> **Try it**
Whichever lines of the material contain "pink", copy each of them.

> **Recorded information**
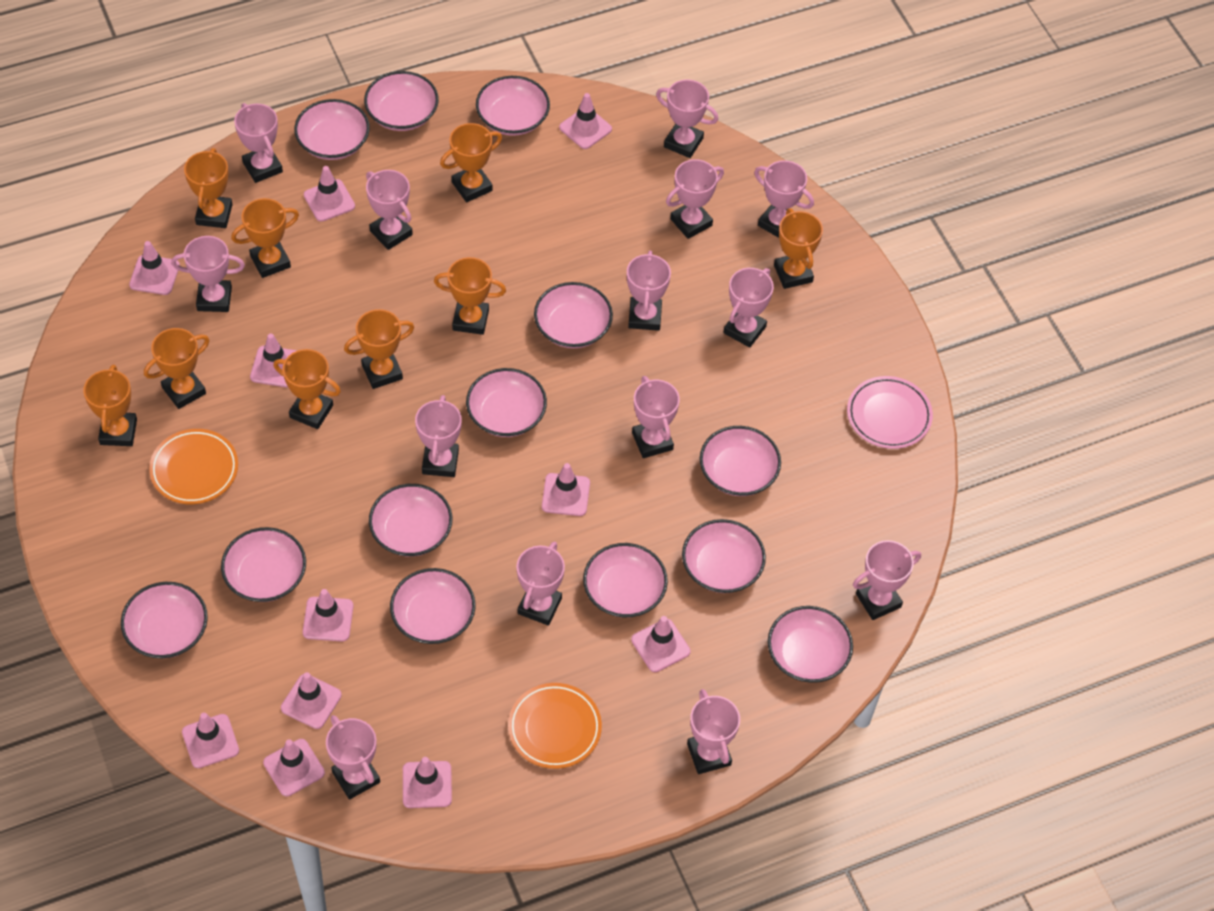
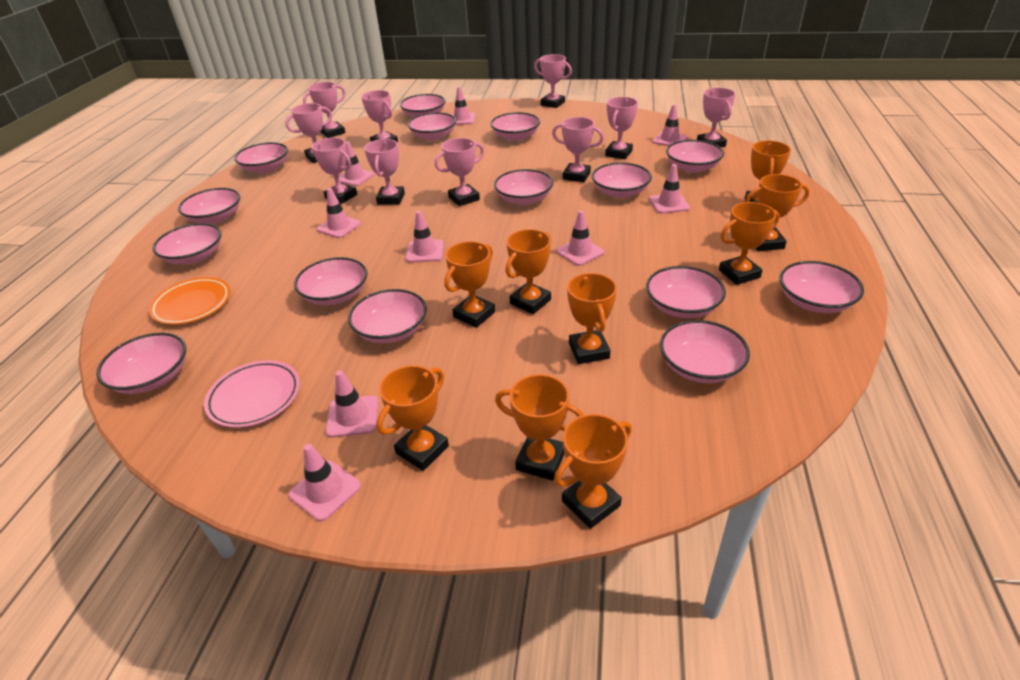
orange plate: 2 -> 1
pink bowl: 13 -> 15
pink traffic cone: 11 -> 9
pink trophy: 14 -> 10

> **Solution for this problem**
pink bowl: 13 -> 15
pink traffic cone: 11 -> 9
pink trophy: 14 -> 10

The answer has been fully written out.